*PROBLEM REQUIREMENTS:* Reproduce the records that follow exactly; any picture among them stays out.

+===+

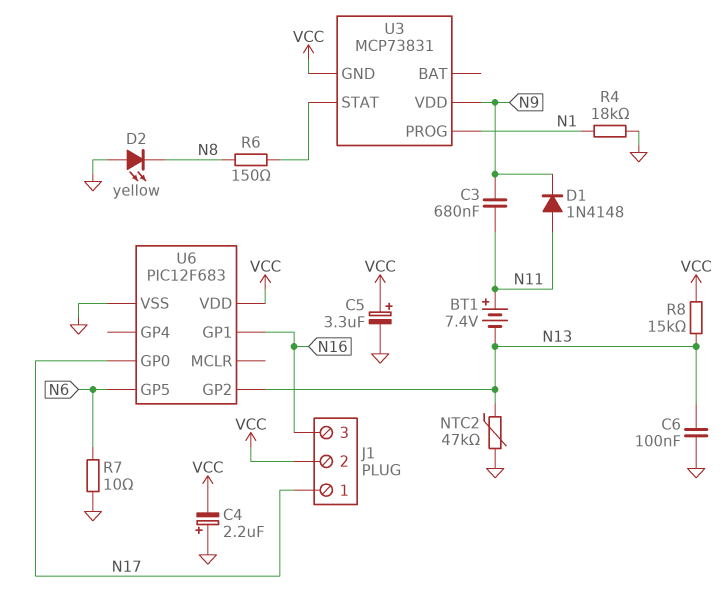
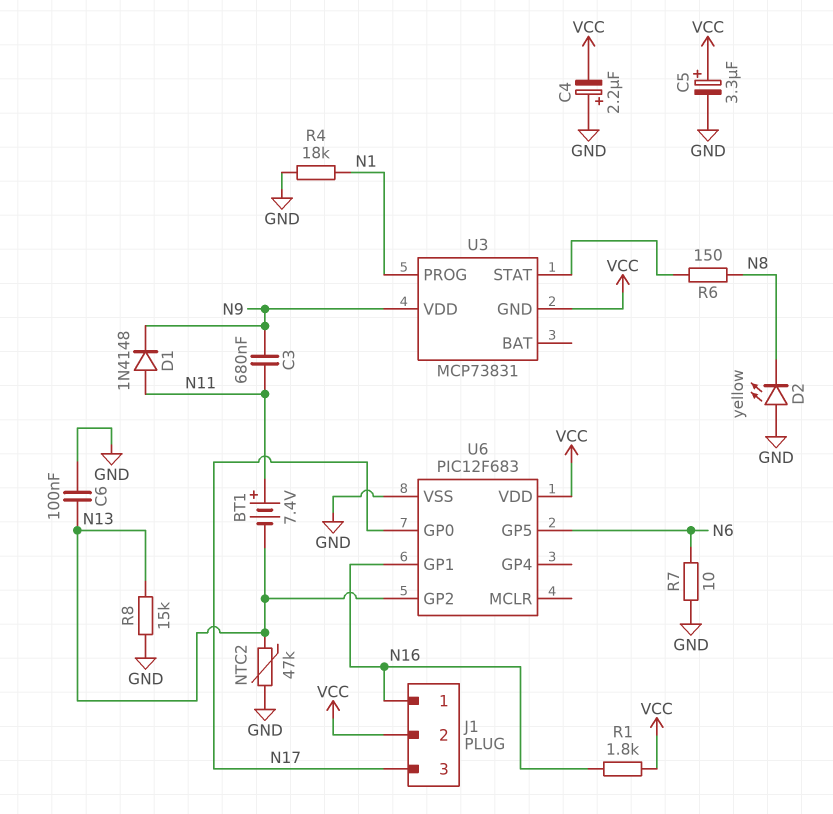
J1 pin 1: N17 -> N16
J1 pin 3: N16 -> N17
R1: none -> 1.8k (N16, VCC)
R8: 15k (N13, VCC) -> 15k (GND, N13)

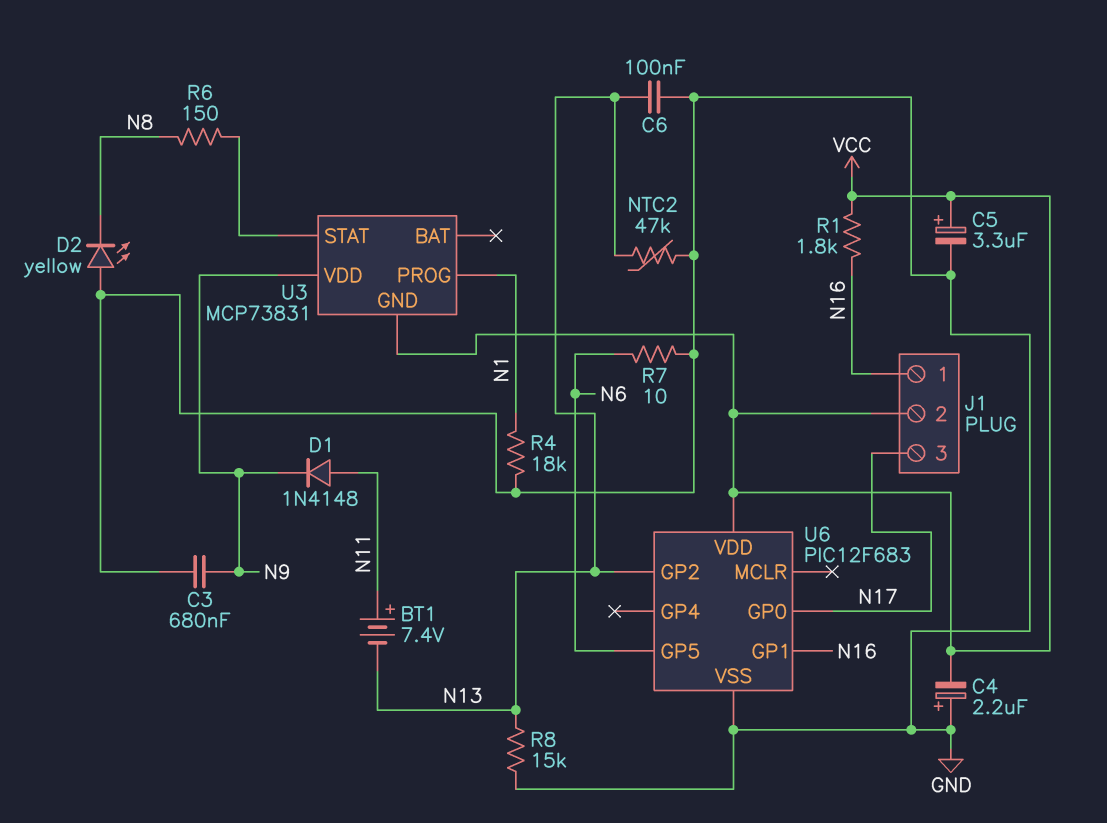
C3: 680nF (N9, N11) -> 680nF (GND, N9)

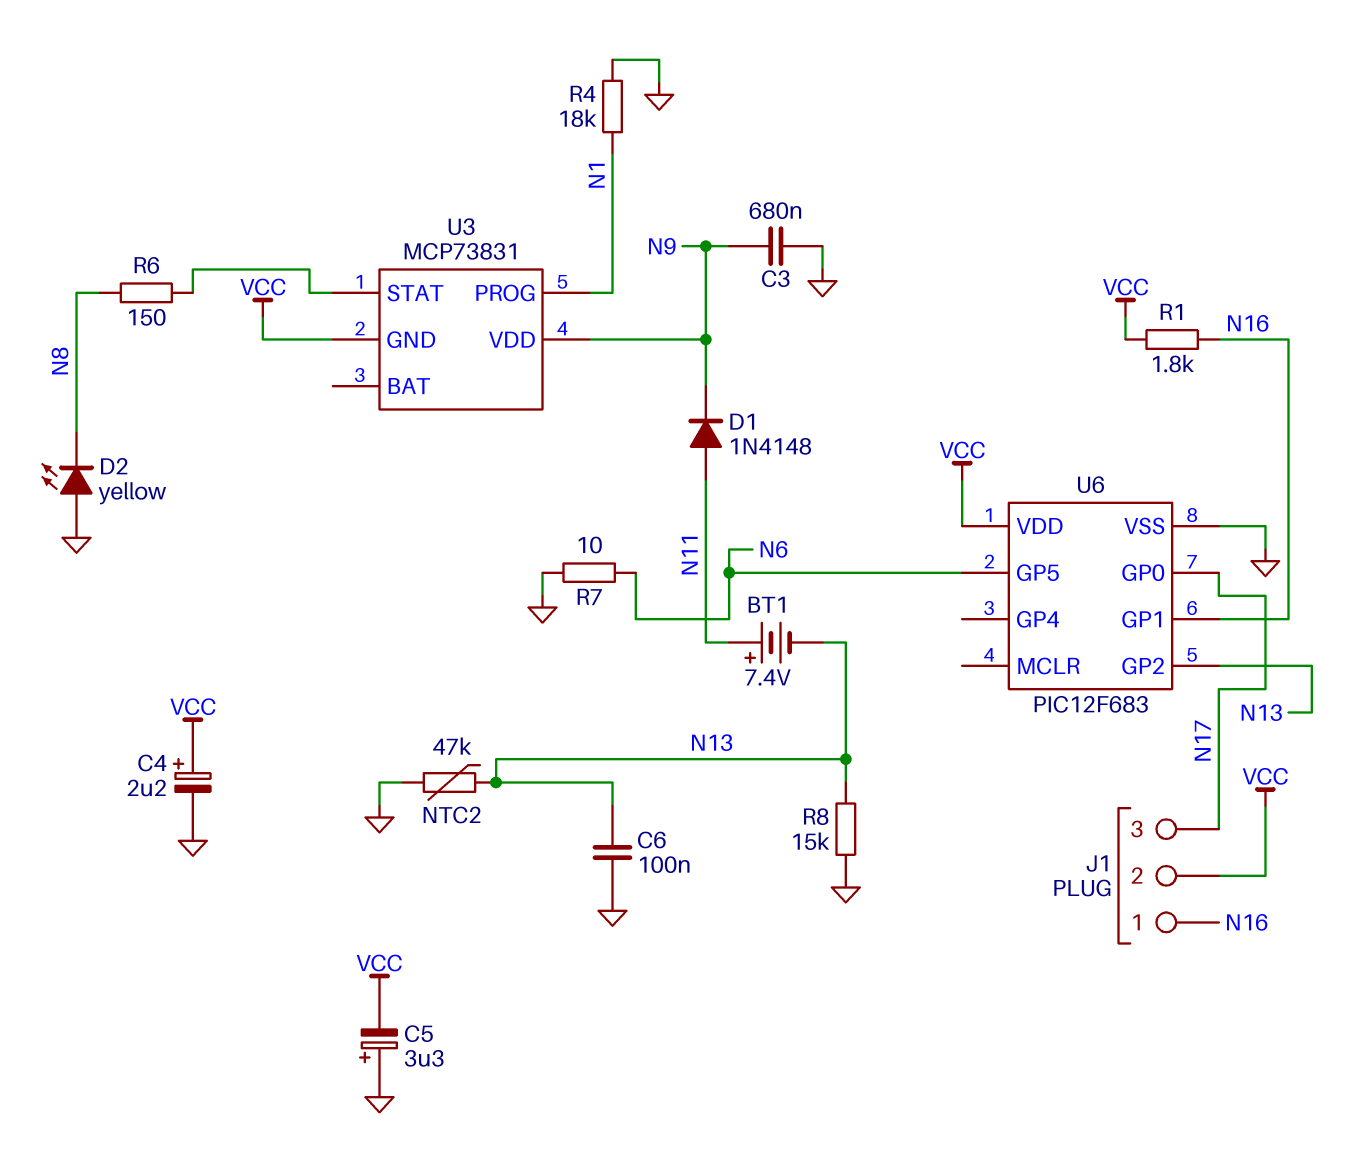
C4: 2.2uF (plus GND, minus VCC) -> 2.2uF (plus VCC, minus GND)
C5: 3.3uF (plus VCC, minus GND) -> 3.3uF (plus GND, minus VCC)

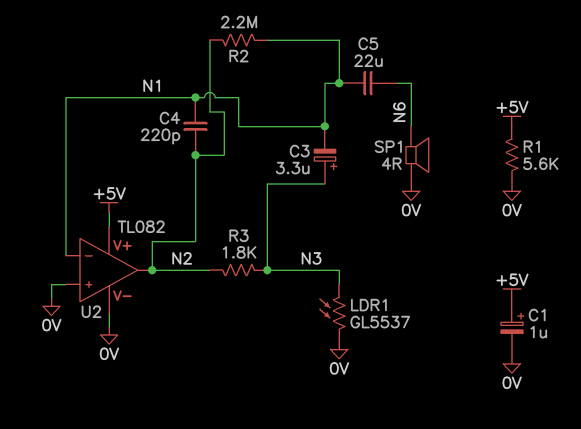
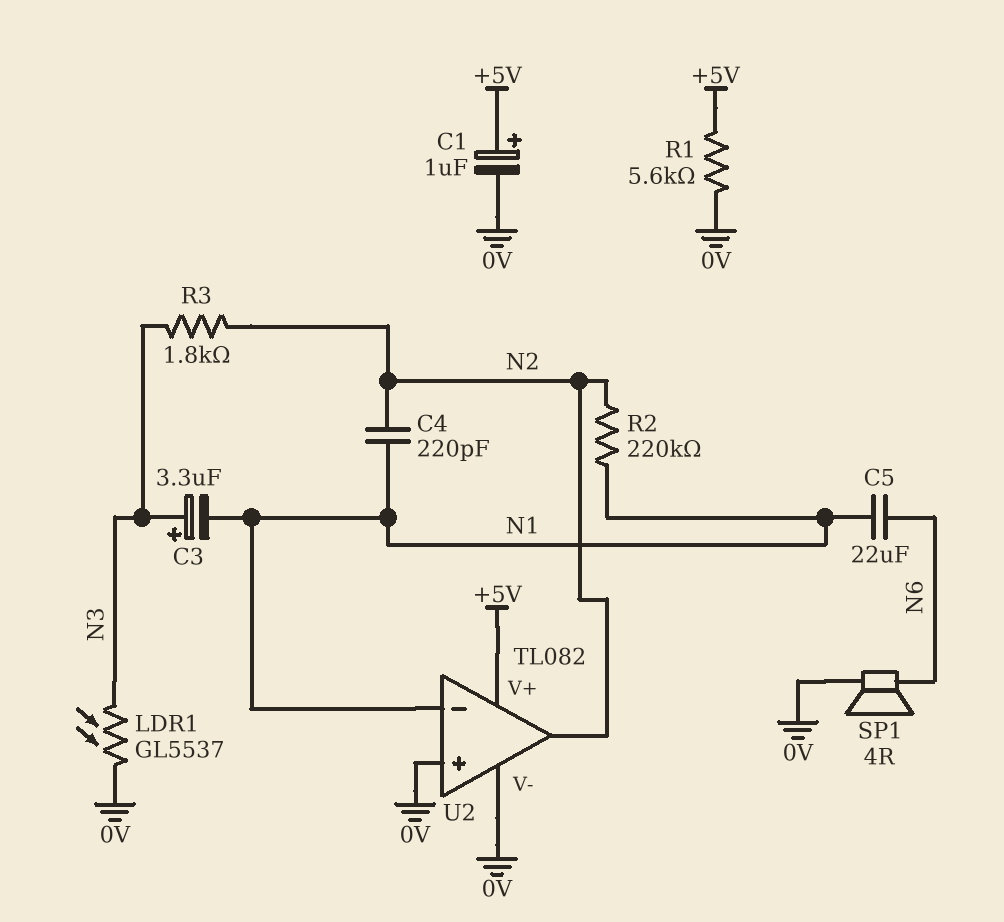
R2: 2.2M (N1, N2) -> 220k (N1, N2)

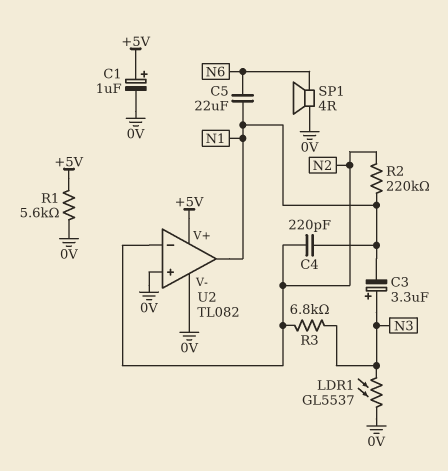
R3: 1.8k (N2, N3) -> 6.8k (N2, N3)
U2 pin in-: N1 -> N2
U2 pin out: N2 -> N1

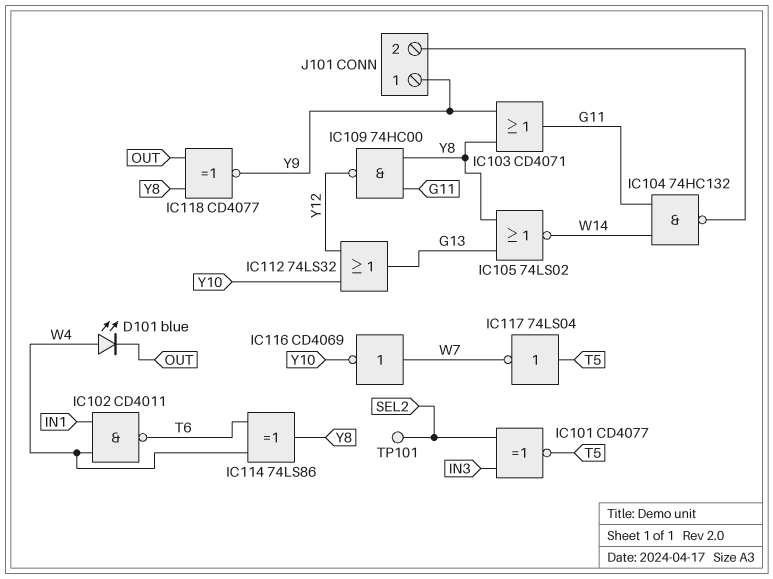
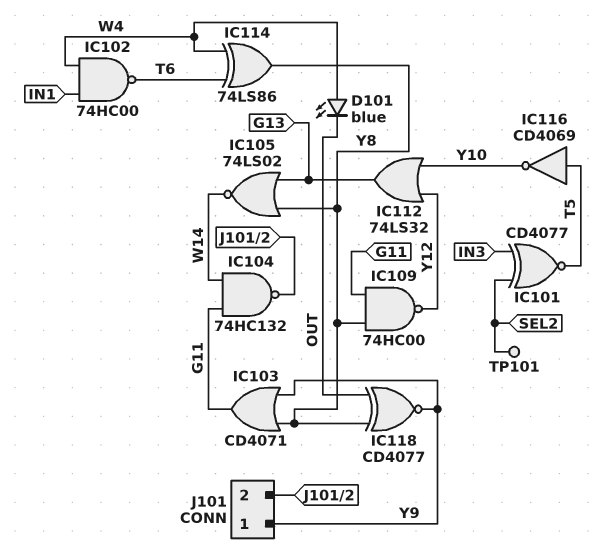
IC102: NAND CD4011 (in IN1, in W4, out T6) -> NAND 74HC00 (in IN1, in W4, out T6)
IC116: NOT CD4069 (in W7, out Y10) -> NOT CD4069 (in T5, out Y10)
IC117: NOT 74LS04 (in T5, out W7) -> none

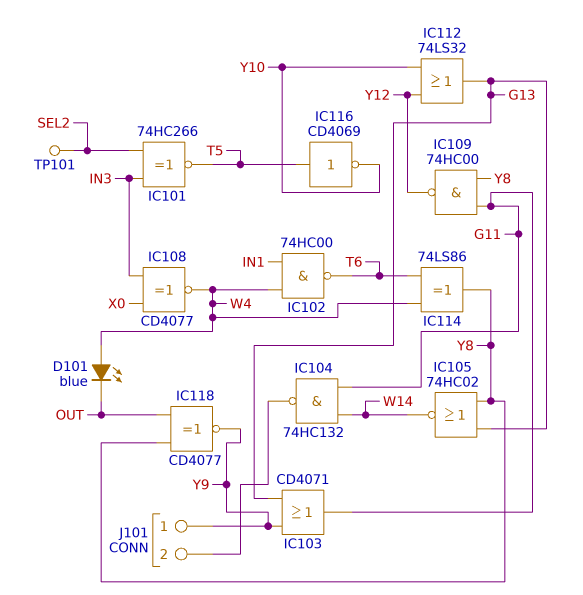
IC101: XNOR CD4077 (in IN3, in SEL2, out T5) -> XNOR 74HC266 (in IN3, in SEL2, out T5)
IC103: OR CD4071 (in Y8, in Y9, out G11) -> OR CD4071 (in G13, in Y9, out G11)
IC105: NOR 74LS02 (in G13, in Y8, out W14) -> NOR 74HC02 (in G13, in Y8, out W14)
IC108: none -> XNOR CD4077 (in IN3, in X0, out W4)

+===+

*OUTPUT:*
J1 pin 1: N17 -> N16
J1 pin 3: N16 -> N17
R1: none -> 1.8k (N16, VCC)
R8: 15k (N13, VCC) -> 15k (GND, N13)

C3: 680nF (N9, N11) -> 680nF (GND, N9)

C4: 2.2uF (plus GND, minus VCC) -> 2.2uF (plus VCC, minus GND)
C5: 3.3uF (plus VCC, minus GND) -> 3.3uF (plus GND, minus VCC)

R2: 2.2M (N1, N2) -> 220k (N1, N2)

R3: 1.8k (N2, N3) -> 6.8k (N2, N3)
U2 pin in-: N1 -> N2
U2 pin out: N2 -> N1

IC102: NAND CD4011 (in IN1, in W4, out T6) -> NAND 74HC00 (in IN1, in W4, out T6)
IC116: NOT CD4069 (in W7, out Y10) -> NOT CD4069 (in T5, out Y10)
IC117: NOT 74LS04 (in T5, out W7) -> none

IC101: XNOR CD4077 (in IN3, in SEL2, out T5) -> XNOR 74HC266 (in IN3, in SEL2, out T5)
IC103: OR CD4071 (in Y8, in Y9, out G11) -> OR CD4071 (in G13, in Y9, out G11)
IC105: NOR 74LS02 (in G13, in Y8, out W14) -> NOR 74HC02 (in G13, in Y8, out W14)
IC108: none -> XNOR CD4077 (in IN3, in X0, out W4)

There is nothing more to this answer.